| ABOUT THIS EXERCISE |
Would you restate the full listing word for word and omit its pictures?

| DATASET ENTRIES |
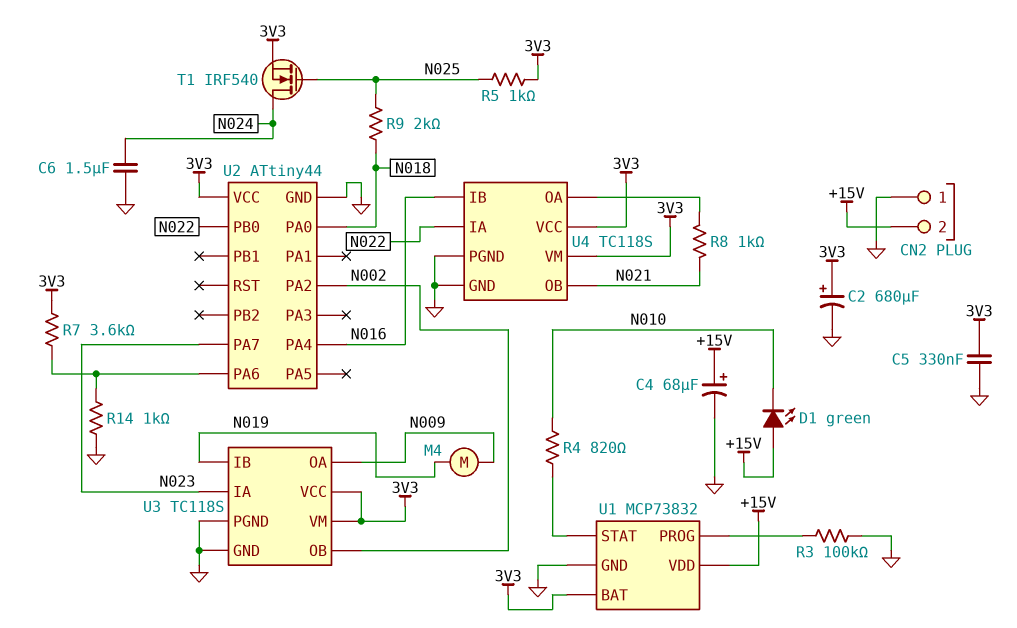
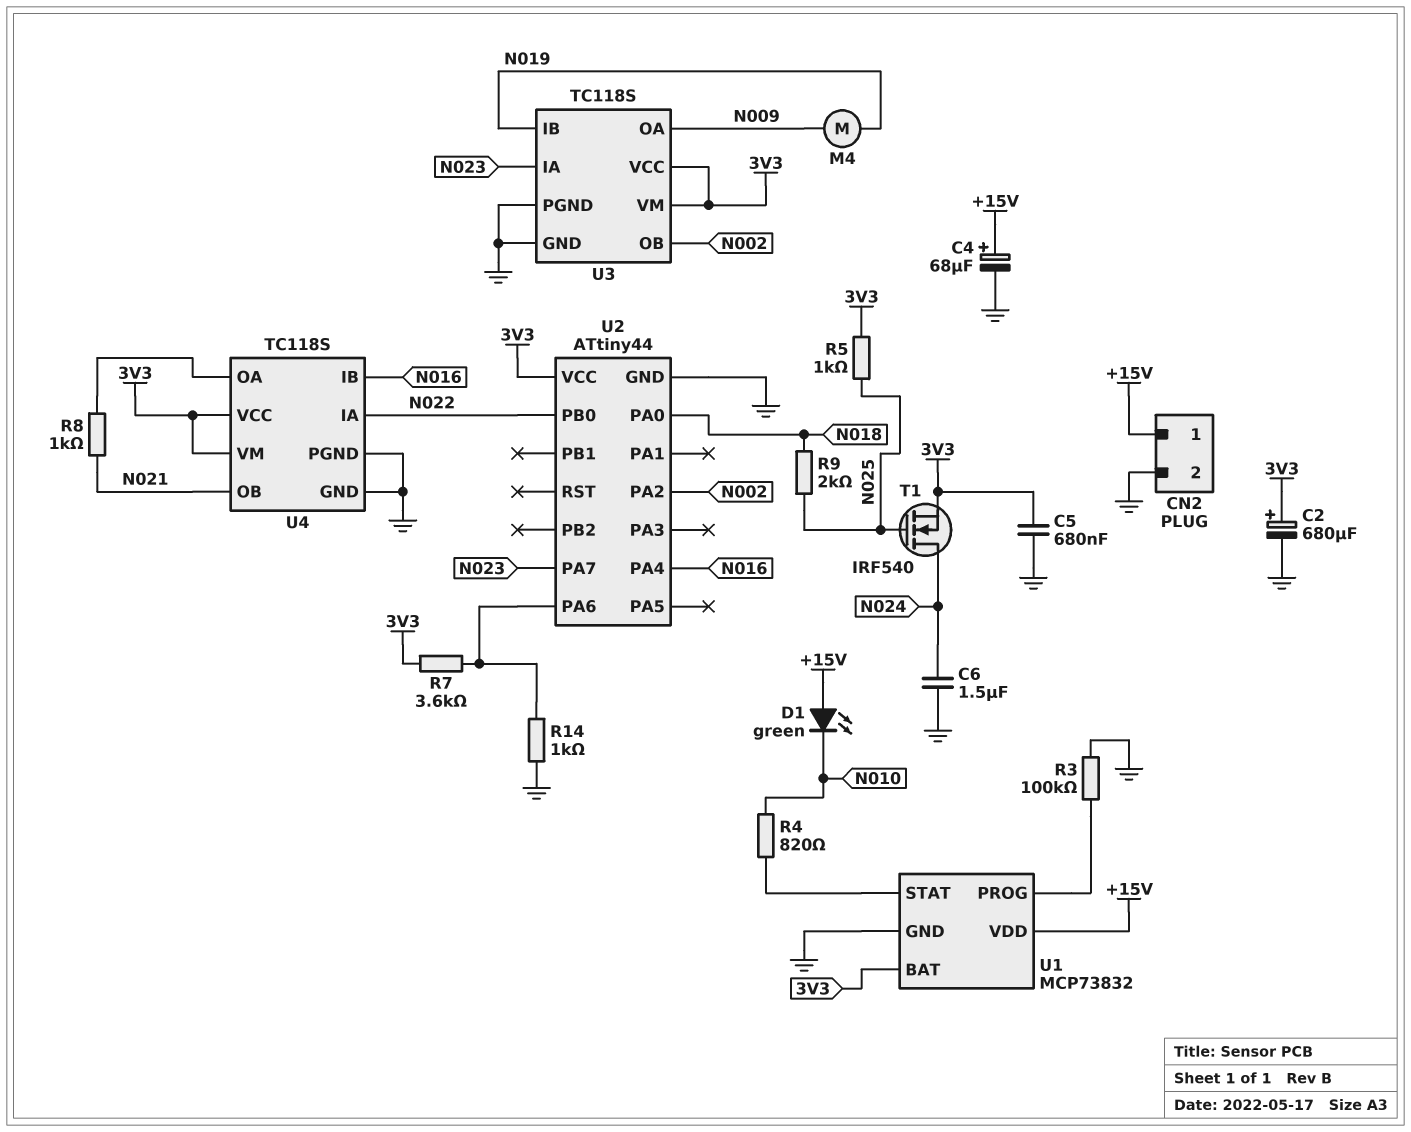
C5: 330nF (3V3, GND) -> 680nF (3V3, GND)
CN2 pin 1: GND -> +15V
CN2 pin 2: +15V -> GND

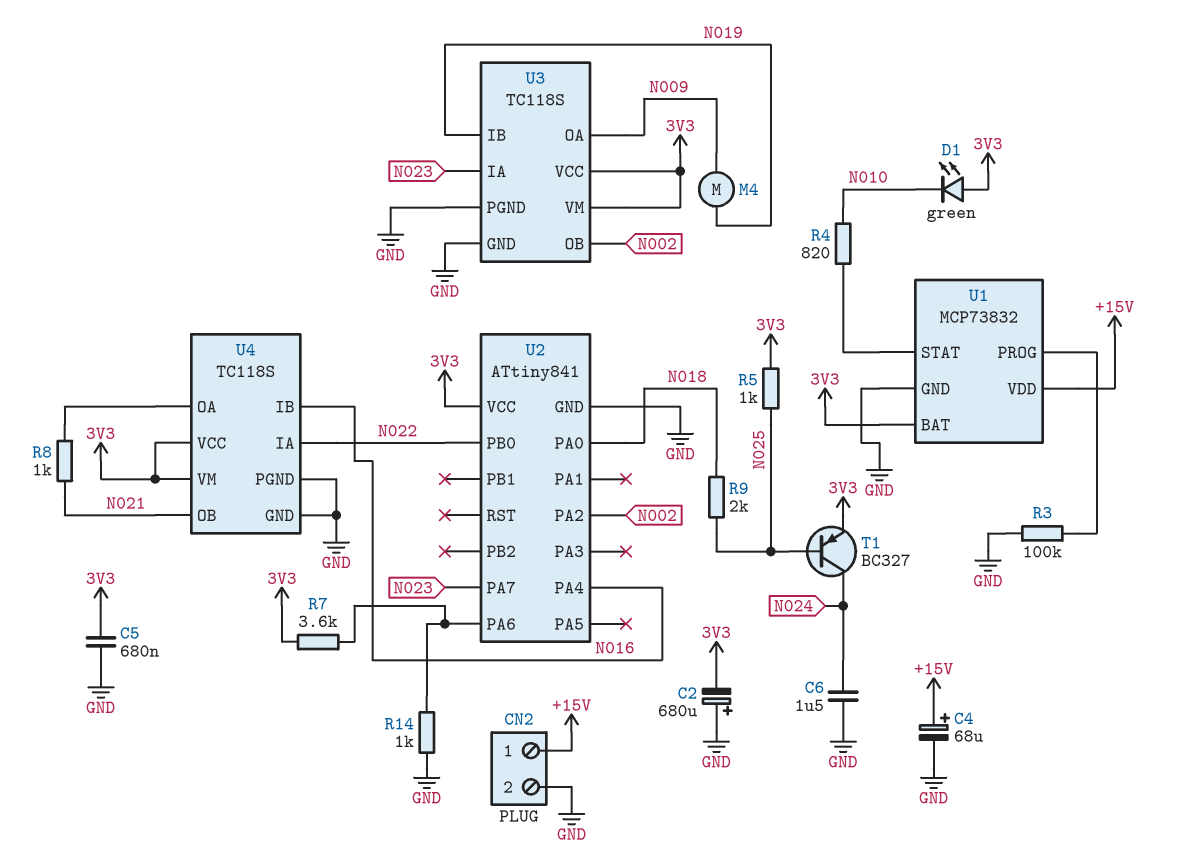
C2: 680uF (plus 3V3, minus GND) -> 680uF (plus GND, minus 3V3)
D1: LED green (A +15V, K N010) -> LED green (A 3V3, K N010)
T1: NMOS IRF540 (G N025, D N024, S 3V3) -> PNP BC327 (B N025, C N024, E 3V3)
U2: ATtiny44 -> ATtiny841

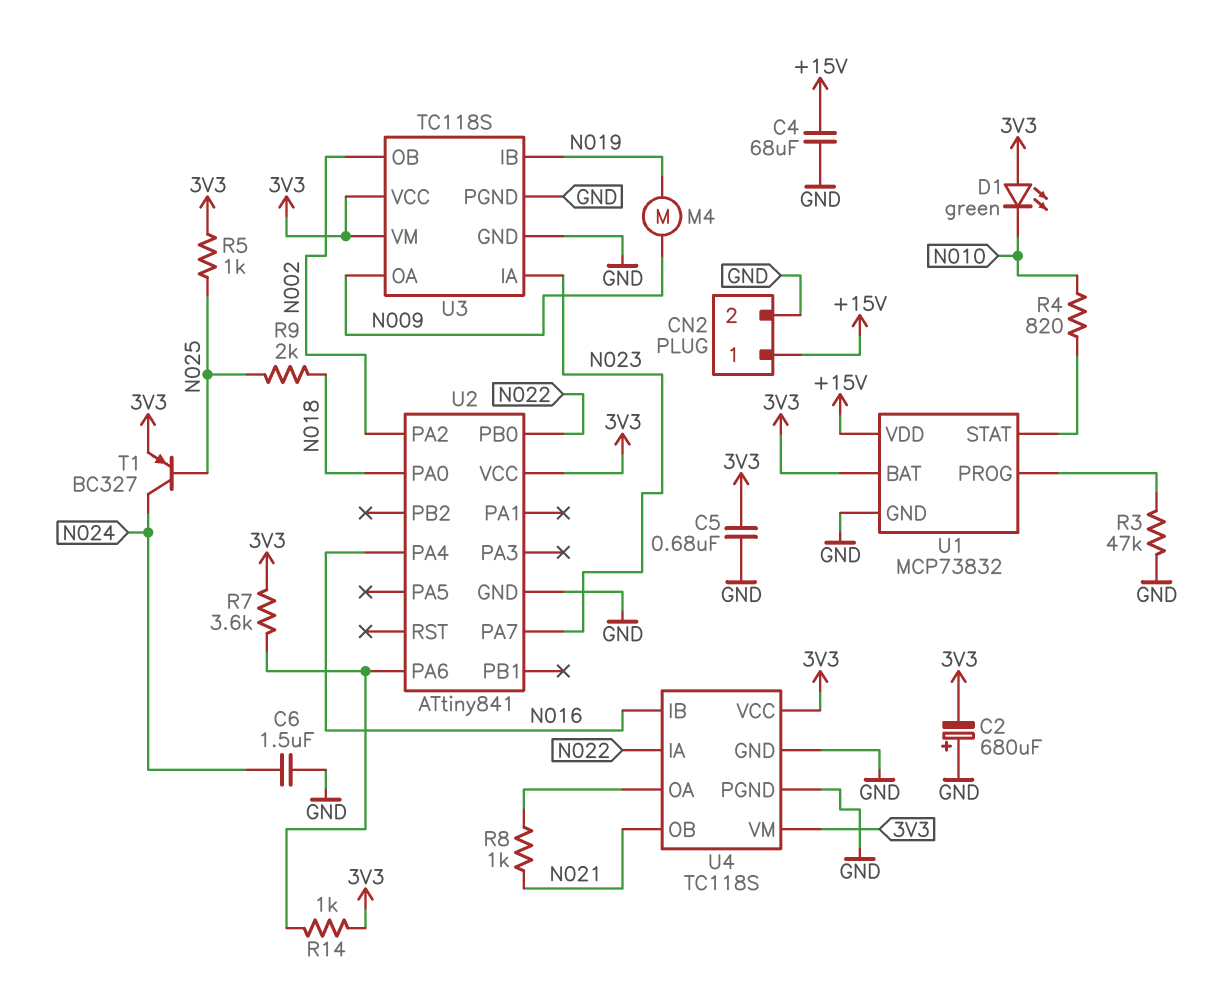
C4: 68uF (plus +15V, minus GND) -> 68uF (+15V, GND)
R3: 100k (GND, U1/PROG) -> 47k (GND, U1/PROG)
R14: 1k (GND, U2/PA6) -> 1k (3V3, U2/PA6)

| YOUR SOLUTION |
C5: 330nF (3V3, GND) -> 680nF (3V3, GND)
CN2 pin 1: GND -> +15V
CN2 pin 2: +15V -> GND

C2: 680uF (plus 3V3, minus GND) -> 680uF (plus GND, minus 3V3)
D1: LED green (A +15V, K N010) -> LED green (A 3V3, K N010)
T1: NMOS IRF540 (G N025, D N024, S 3V3) -> PNP BC327 (B N025, C N024, E 3V3)
U2: ATtiny44 -> ATtiny841

C4: 68uF (plus +15V, minus GND) -> 68uF (+15V, GND)
R3: 100k (GND, U1/PROG) -> 47k (GND, U1/PROG)
R14: 1k (GND, U2/PA6) -> 1k (3V3, U2/PA6)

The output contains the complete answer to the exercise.